§ ACTIVITY:
Strip the pictures and reproduce the rest of the listing exactly.

____________________

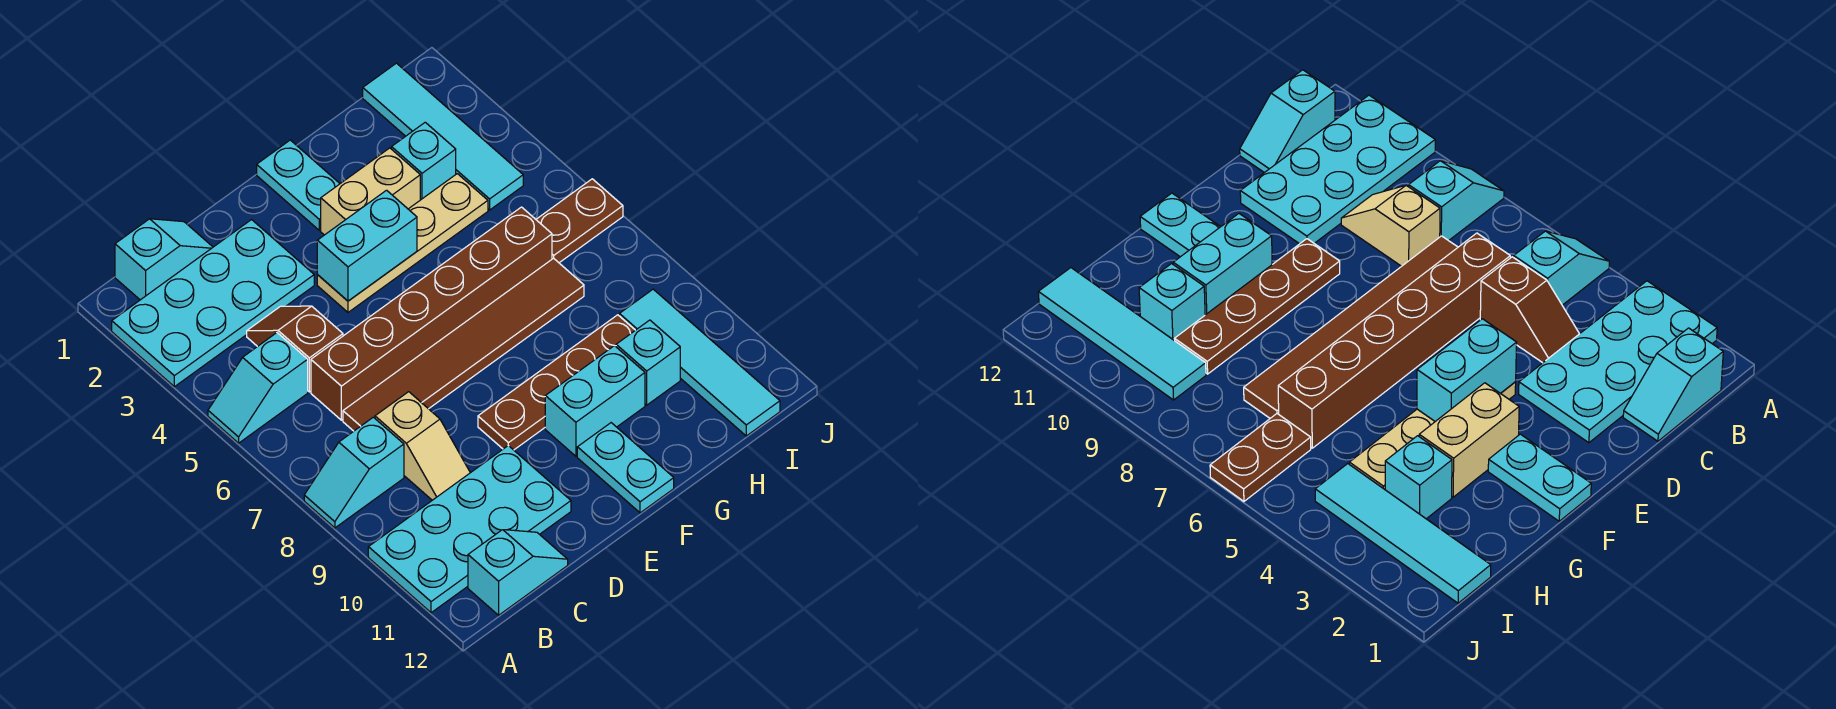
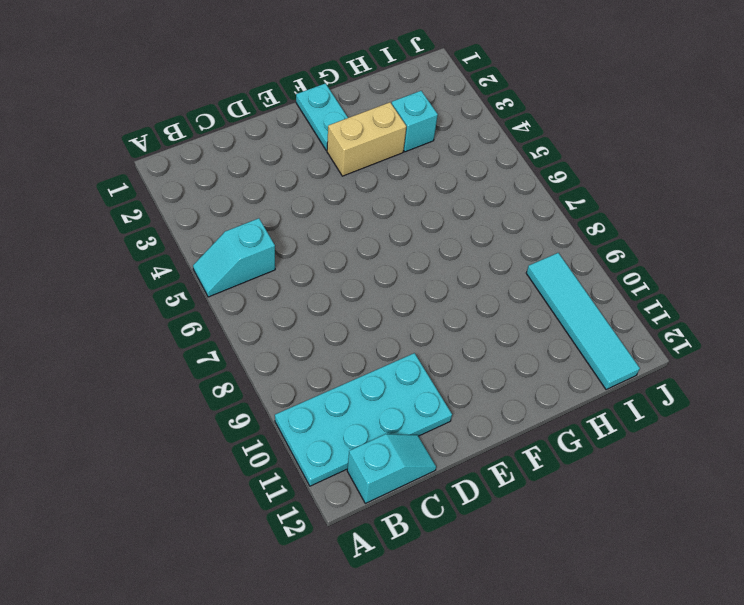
none -> cyan plate A2:D3 level 1
none -> cyan slope A8:B8 level 1 top B
none -> cyan slope B1:C1 level 1 top B

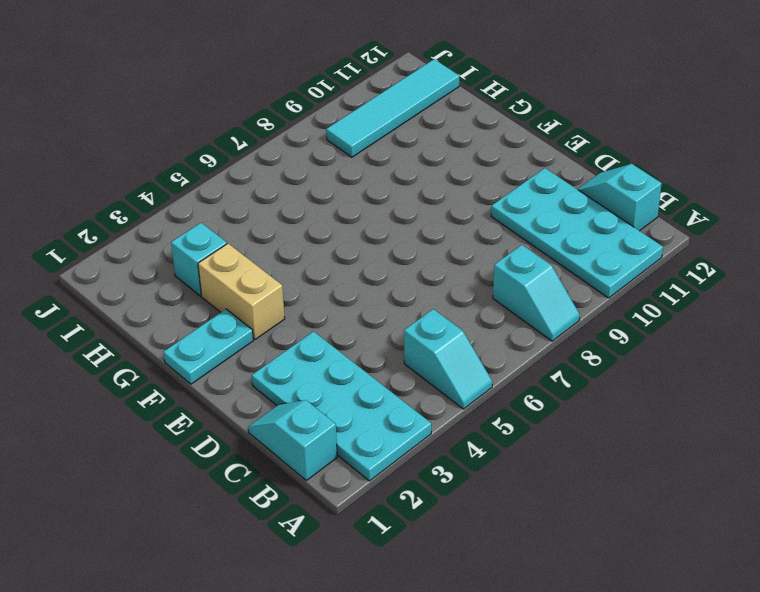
none -> brown slope C4:C5 level 1 top 5
none -> brown brick C6:H6 level 1
none -> brown tile C7:H7 level 1

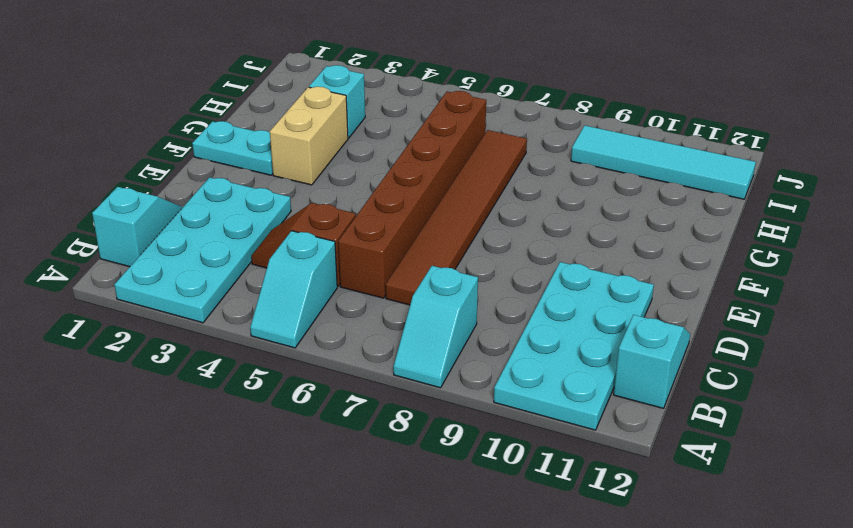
none -> tan slope C8:C9 level 1 top 8
none -> tan plate E4:H4 level 1
none -> brown plate E9:H9 level 1

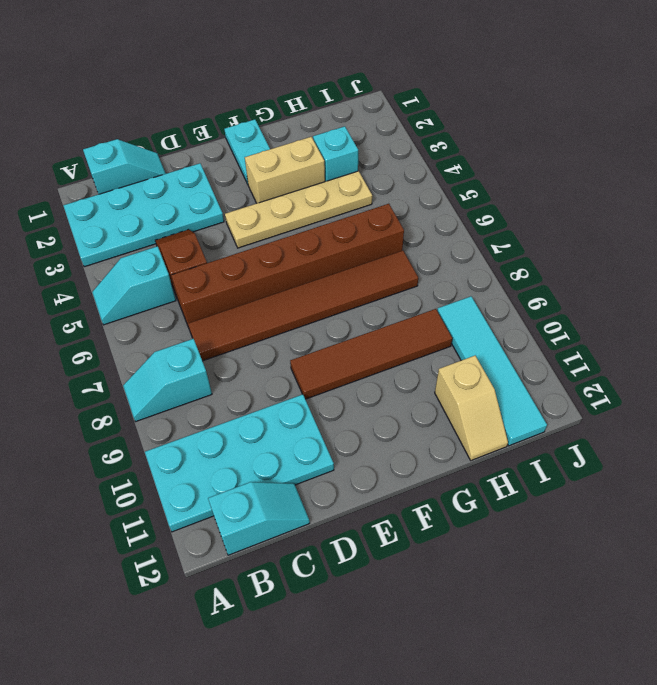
brown tile E9:H9 level 1 -> brown plate E9:H9 level 1
tan slope H11:H12 level 1 top 11 -> tan slope C8:C9 level 1 top 8
none -> cyan brick F10:G10 level 1
none -> cyan plate F11:F12 level 1
none -> cyan brick H10 level 1

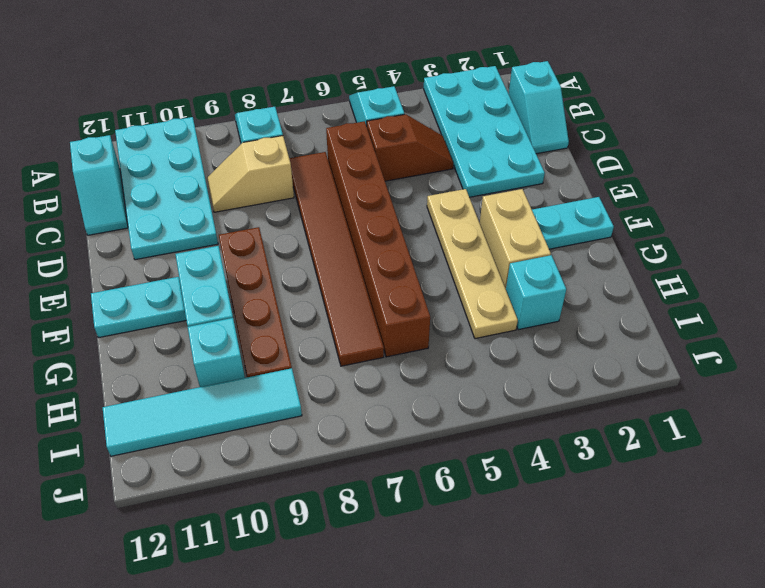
none -> cyan tile I1:I4 level 1
none -> brown plate I6:J6 level 1
none -> cyan brick E4:F4 level 2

____________________

§ EXERCISE RESPONSE:
none -> cyan plate A2:D3 level 1
none -> cyan slope A8:B8 level 1 top B
none -> cyan slope B1:C1 level 1 top B

none -> brown slope C4:C5 level 1 top 5
none -> brown brick C6:H6 level 1
none -> brown tile C7:H7 level 1

none -> tan slope C8:C9 level 1 top 8
none -> tan plate E4:H4 level 1
none -> brown plate E9:H9 level 1

brown tile E9:H9 level 1 -> brown plate E9:H9 level 1
tan slope H11:H12 level 1 top 11 -> tan slope C8:C9 level 1 top 8
none -> cyan brick F10:G10 level 1
none -> cyan plate F11:F12 level 1
none -> cyan brick H10 level 1

none -> cyan tile I1:I4 level 1
none -> brown plate I6:J6 level 1
none -> cyan brick E4:F4 level 2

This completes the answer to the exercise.